───── Task data ─────

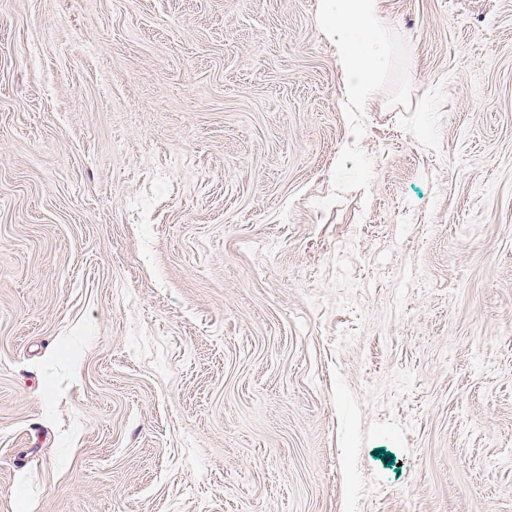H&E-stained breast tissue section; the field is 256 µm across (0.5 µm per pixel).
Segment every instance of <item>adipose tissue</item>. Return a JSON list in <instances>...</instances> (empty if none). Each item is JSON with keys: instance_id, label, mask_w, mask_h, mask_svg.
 I'll list each match as a JSON object with an SVG mask.
<instances>
[{"instance_id": "adipose-tissue-1", "label": "adipose tissue", "mask_w": 512, "mask_h": 512, "mask_svg": "<svg viewBox=\"0 0 512 512\" xmlns=\"http://www.w3.org/2000/svg\"><path fill=\"white\" fill-rule=\"evenodd\" d=\"M320 18L325 35L336 46L346 95L355 106L365 108L390 57L380 0H320Z\"/></svg>"}]
</instances>
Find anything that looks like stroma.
<instances>
[{
  "label": "stroma",
  "mask_w": 512,
  "mask_h": 512,
  "mask_svg": "<svg viewBox=\"0 0 512 512\" xmlns=\"http://www.w3.org/2000/svg\"><path fill=\"white\" fill-rule=\"evenodd\" d=\"M0 0V512H512V0ZM320 18L325 35L336 46L347 98L364 109L391 53L380 0H320Z\"/></svg>",
  "instance_id": "obj_1"
}]
</instances>
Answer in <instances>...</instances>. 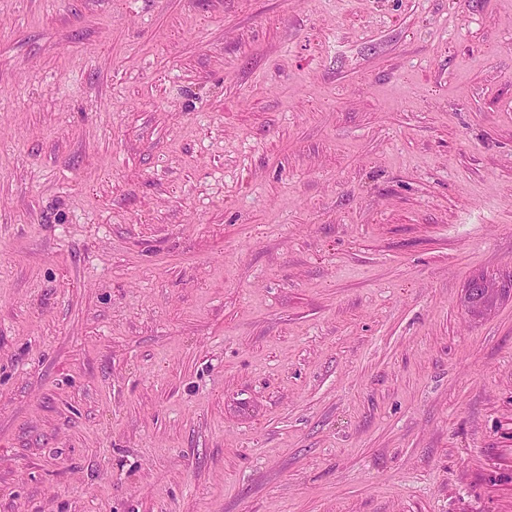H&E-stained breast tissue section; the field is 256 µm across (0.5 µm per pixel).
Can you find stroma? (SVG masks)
<instances>
[{
	"label": "stroma",
	"mask_w": 512,
	"mask_h": 512,
	"mask_svg": "<svg viewBox=\"0 0 512 512\" xmlns=\"http://www.w3.org/2000/svg\"><path fill=\"white\" fill-rule=\"evenodd\" d=\"M511 284L512 0H0V512H512ZM493 292L494 288L483 278L473 279L467 290V297L471 298V301L467 300L471 311H481L491 299Z\"/></svg>",
	"instance_id": "obj_1"
}]
</instances>
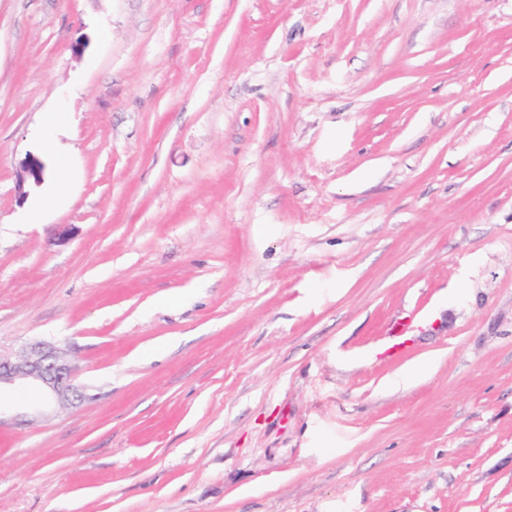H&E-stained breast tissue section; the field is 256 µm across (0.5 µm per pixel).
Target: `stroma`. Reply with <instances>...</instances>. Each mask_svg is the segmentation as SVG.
<instances>
[{
	"instance_id": "35a3bbf8",
	"label": "stroma",
	"mask_w": 512,
	"mask_h": 512,
	"mask_svg": "<svg viewBox=\"0 0 512 512\" xmlns=\"http://www.w3.org/2000/svg\"><path fill=\"white\" fill-rule=\"evenodd\" d=\"M35 340L0 512H512V0H0ZM45 166L44 163L35 156H29L22 165L20 180L18 184L19 201L26 200L28 194L24 190L25 185L38 186L44 181ZM24 389L44 401L31 405L22 416H39L51 405L79 407L87 399L83 387L74 381L67 353L45 342H34L14 356L0 353V425L14 406L2 400L13 390Z\"/></svg>"
}]
</instances>
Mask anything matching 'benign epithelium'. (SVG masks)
Listing matches in <instances>:
<instances>
[{
    "instance_id": "1",
    "label": "benign epithelium",
    "mask_w": 512,
    "mask_h": 512,
    "mask_svg": "<svg viewBox=\"0 0 512 512\" xmlns=\"http://www.w3.org/2000/svg\"><path fill=\"white\" fill-rule=\"evenodd\" d=\"M44 175V163L35 156L28 157L22 165L18 184L19 201L27 198L24 187L41 185ZM17 389H24L42 400L25 411L27 416H39L51 405L78 407L87 399L84 388L74 381L67 353L41 341L14 356L0 354V423L5 415L14 411L13 404L3 396Z\"/></svg>"
}]
</instances>
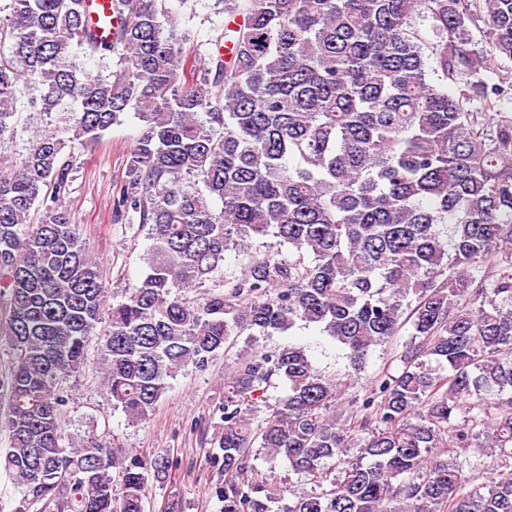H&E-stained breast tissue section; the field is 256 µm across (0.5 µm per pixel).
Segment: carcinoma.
I'll return each mask as SVG.
<instances>
[{"label": "carcinoma", "mask_w": 512, "mask_h": 512, "mask_svg": "<svg viewBox=\"0 0 512 512\" xmlns=\"http://www.w3.org/2000/svg\"><path fill=\"white\" fill-rule=\"evenodd\" d=\"M83 2L10 0L0 17V146L21 83L23 110L63 114L70 133L50 127L0 166V428L16 512H144L149 479L168 474L165 458L94 434L64 443L61 381L100 324L102 385L131 422L246 336L212 453L221 512H512V120L487 132L469 110L501 98L482 72L512 60V0H221L224 43L203 55L169 0H112L102 41ZM478 17L487 53L469 37ZM459 74L469 81L448 93ZM128 110L142 129L111 220L148 228L150 261L110 300L62 203L76 161L63 149ZM255 235L275 242L224 270ZM405 315L401 371L362 394L299 346L252 350L315 324L358 370ZM275 377L288 393L259 419ZM258 447L316 489L285 499L268 477L244 479ZM488 456L497 474L468 488L471 458Z\"/></svg>", "instance_id": "carcinoma-1"}]
</instances>
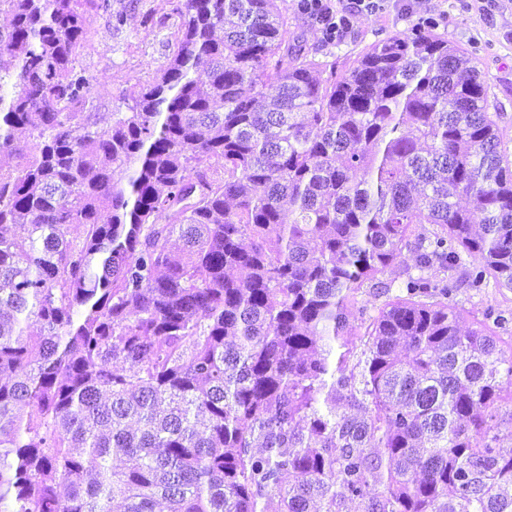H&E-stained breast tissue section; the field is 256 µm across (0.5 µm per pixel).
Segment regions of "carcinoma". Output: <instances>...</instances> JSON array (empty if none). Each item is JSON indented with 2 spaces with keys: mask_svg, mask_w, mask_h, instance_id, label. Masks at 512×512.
Instances as JSON below:
<instances>
[{
  "mask_svg": "<svg viewBox=\"0 0 512 512\" xmlns=\"http://www.w3.org/2000/svg\"><path fill=\"white\" fill-rule=\"evenodd\" d=\"M166 2L102 128L76 56L111 0H0V512H512L508 319L452 303L512 290L472 59L418 24L338 76L278 0ZM453 302L462 309L463 327H476L485 321V313L494 308L507 317H512V291L495 288L492 284L482 292L475 293L469 289H461Z\"/></svg>",
  "mask_w": 512,
  "mask_h": 512,
  "instance_id": "obj_1",
  "label": "carcinoma"
}]
</instances>
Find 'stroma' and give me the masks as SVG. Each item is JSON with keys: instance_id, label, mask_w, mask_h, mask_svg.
<instances>
[{"instance_id": "obj_1", "label": "stroma", "mask_w": 512, "mask_h": 512, "mask_svg": "<svg viewBox=\"0 0 512 512\" xmlns=\"http://www.w3.org/2000/svg\"><path fill=\"white\" fill-rule=\"evenodd\" d=\"M281 5L304 47L318 59L335 61L340 72L372 43L431 21L472 54L497 102L502 144L512 156V0H385L381 10L357 16L346 37L331 43L319 24L297 10V0H281ZM117 13L122 23H115ZM179 26V16L170 13L165 0H112L111 14L92 16L76 65L91 79L99 126L109 125L113 113L127 111L142 85L165 64ZM454 301L466 327L484 322L491 308L512 314V291L501 288L464 289Z\"/></svg>"}]
</instances>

─────

**Given request:** From the line that contains "Find 'stroma' and" down to the last line of the listing above, repeat each line exactly, and include nothing else.

**Solution to the exercise:**
Find 'stroma' and give me the masks as SVG. Each item is JSON with keys: instance_id, label, mask_w, mask_h, mask_svg.
<instances>
[{"instance_id": "obj_1", "label": "stroma", "mask_w": 512, "mask_h": 512, "mask_svg": "<svg viewBox=\"0 0 512 512\" xmlns=\"http://www.w3.org/2000/svg\"><path fill=\"white\" fill-rule=\"evenodd\" d=\"M281 5L304 47L318 59L335 61L340 72L372 43L431 21L472 54L497 102L502 144L512 156V0H385L381 10L357 16L346 37L331 43L319 24L297 10V0H281ZM117 13L122 23H115ZM179 26V16L170 13L165 0H112L111 14L92 16L76 65L91 79L99 126L109 125L113 113L127 111L142 85L165 64ZM454 301L466 327L484 322L491 308L512 314V291L501 288L464 289Z\"/></svg>"}]
</instances>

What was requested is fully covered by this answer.